* **Task item**
In the copy, keep every word of the data below and none of its pictures.
#### Data listing
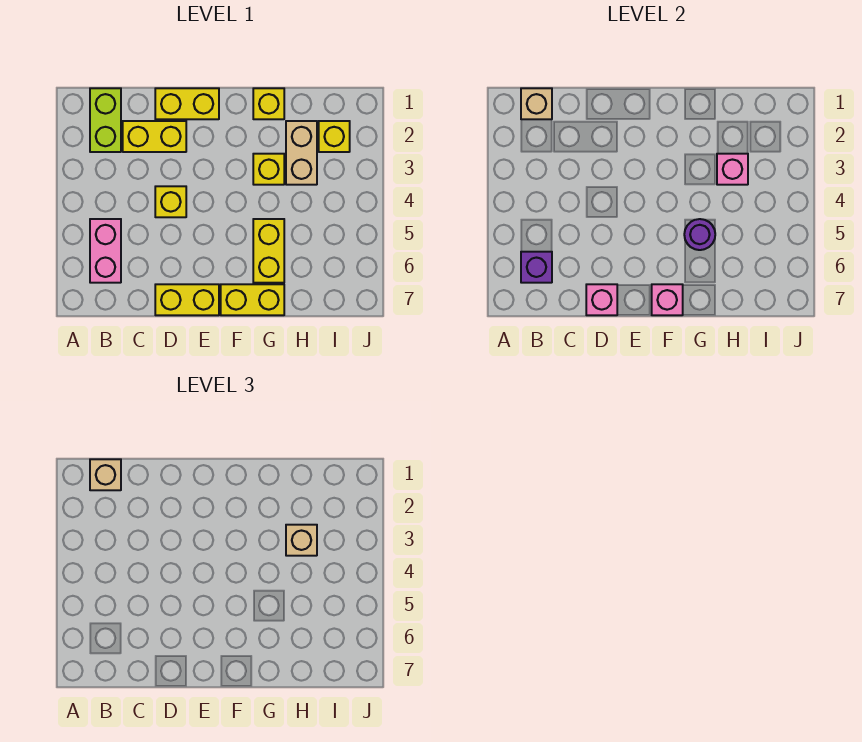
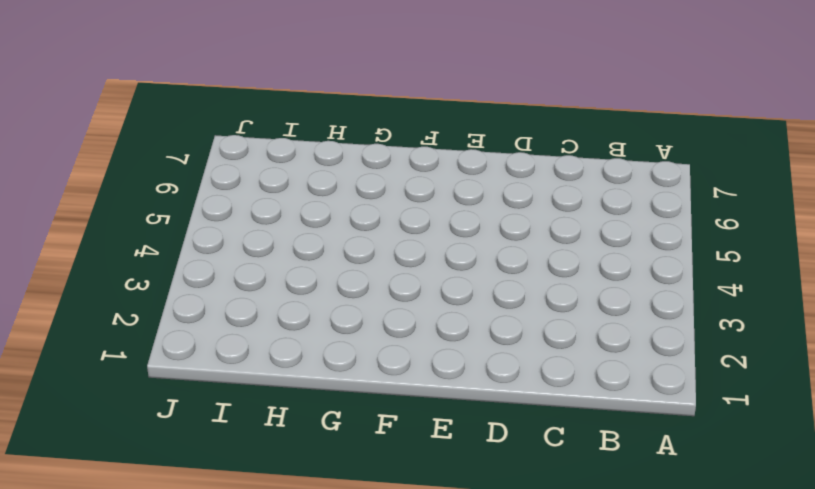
none -> lime 1x2 brick [90,88,121,152]
none -> pink 1x2 brick [90,219,121,283]
none -> yellow 1x2 brick [123,121,186,152]

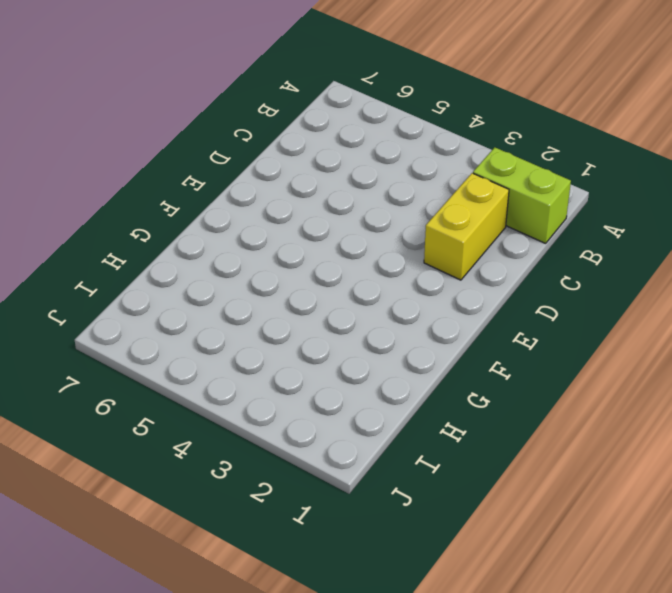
none -> pink 1x2 brick [90,219,121,283]
none -> yellow 1x2 brick [155,88,219,119]
none -> yellow 1x1 brick [155,186,186,217]

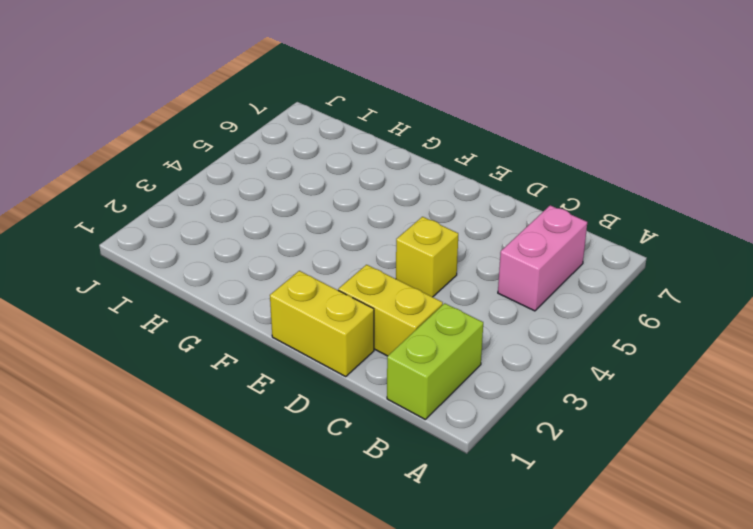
none -> yellow 1x2 brick [155,284,219,315]
none -> yellow 1x2 brick [221,284,284,315]
none -> yellow 1x1 brick [253,88,284,119]

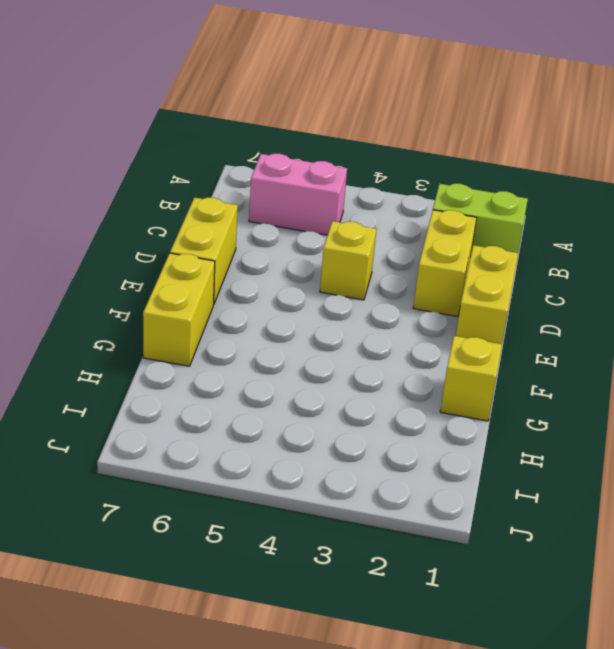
none -> yellow 1x1 brick [253,154,284,185]
none -> yellow 1x2 brick [253,219,284,283]
none -> tan 1x2 brick [286,121,317,185]

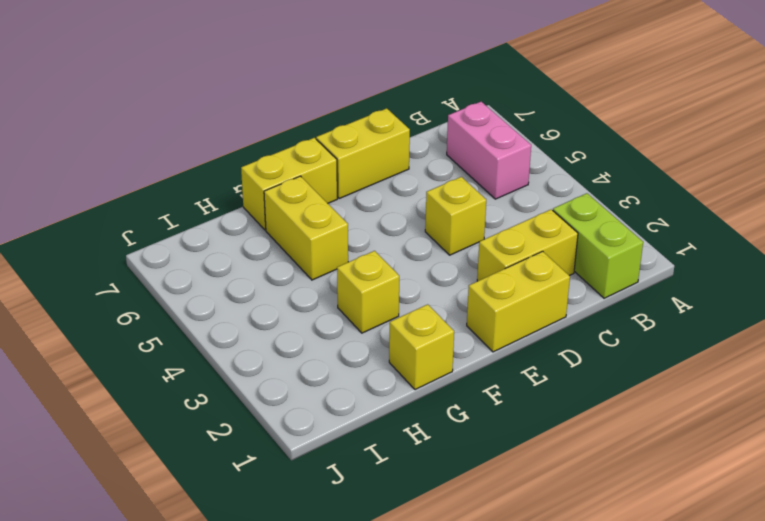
none -> tan 1x2 brick [286,121,317,185]
none -> yellow 1x1 brick [319,121,350,152]
none -> tan 1x1 brick [521,88,552,119]

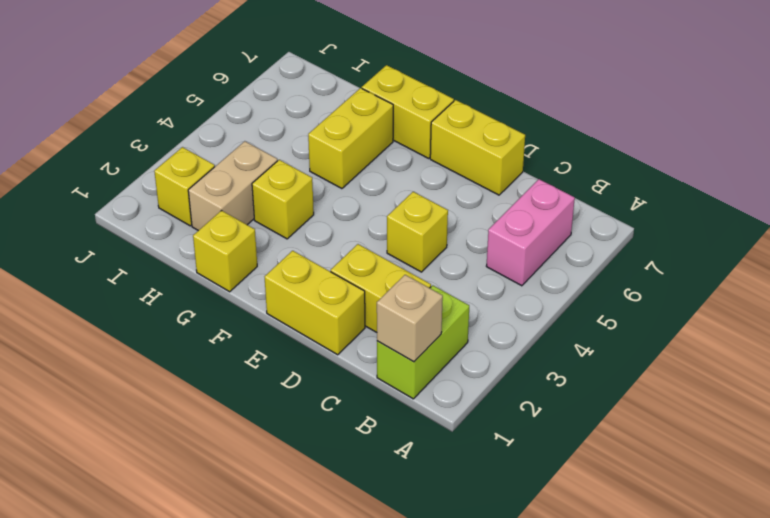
none -> purple 1x1 brick [521,252,552,283]
none -> pink 1x1 brick [586,284,617,315]
none -> pink 1x1 brick [652,284,683,315]

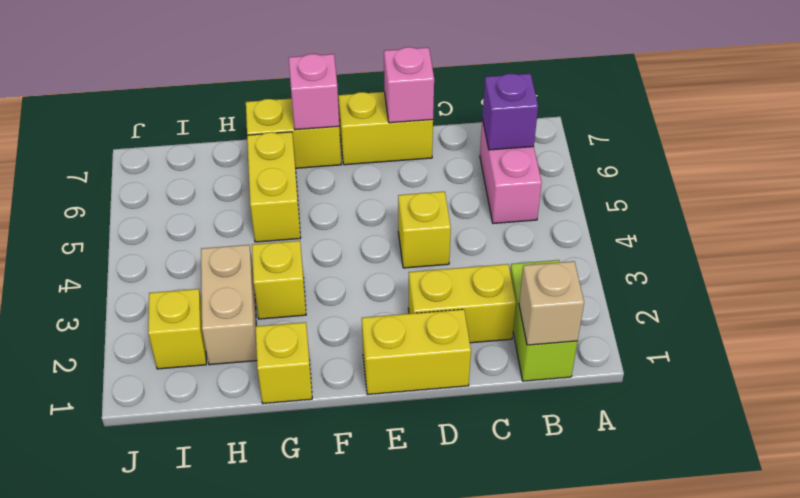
none -> purple 1x1 round brick [684,219,715,250]
none -> pink 1x1 brick [717,154,748,185]
none -> tan 1x1 brick [90,459,121,490]

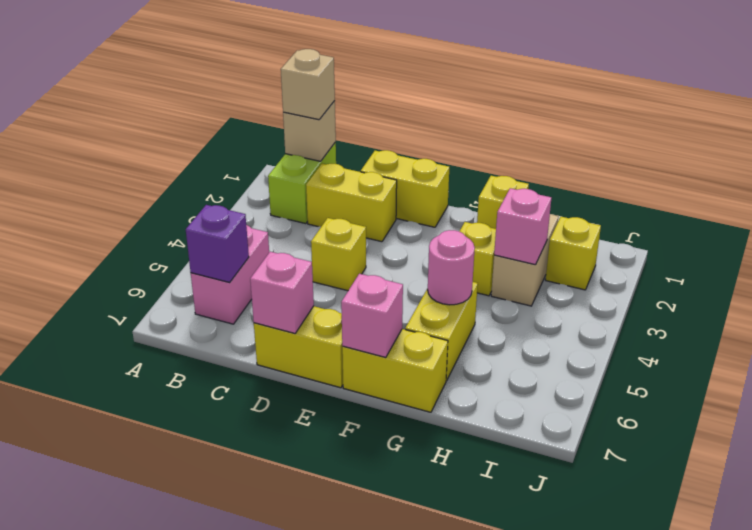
pink 1x1 round brick [428,230,475,305] -> purple 1x1 round brick [684,219,715,250]
none -> tan 1x1 brick [286,525,317,556]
########
* **Problem solution**
none -> lime 1x2 brick [90,88,121,152]
none -> pink 1x2 brick [90,219,121,283]
none -> yellow 1x2 brick [123,121,186,152]

none -> pink 1x2 brick [90,219,121,283]
none -> yellow 1x2 brick [155,88,219,119]
none -> yellow 1x1 brick [155,186,186,217]

none -> yellow 1x2 brick [155,284,219,315]
none -> yellow 1x2 brick [221,284,284,315]
none -> yellow 1x1 brick [253,88,284,119]

none -> yellow 1x1 brick [253,154,284,185]
none -> yellow 1x2 brick [253,219,284,283]
none -> tan 1x2 brick [286,121,317,185]

none -> tan 1x2 brick [286,121,317,185]
none -> yellow 1x1 brick [319,121,350,152]
none -> tan 1x1 brick [521,88,552,119]

none -> purple 1x1 brick [521,252,552,283]
none -> pink 1x1 brick [586,284,617,315]
none -> pink 1x1 brick [652,284,683,315]

none -> purple 1x1 round brick [684,219,715,250]
none -> pink 1x1 brick [717,154,748,185]
none -> tan 1x1 brick [90,459,121,490]

pink 1x1 round brick [428,230,475,305] -> purple 1x1 round brick [684,219,715,250]
none -> tan 1x1 brick [286,525,317,556]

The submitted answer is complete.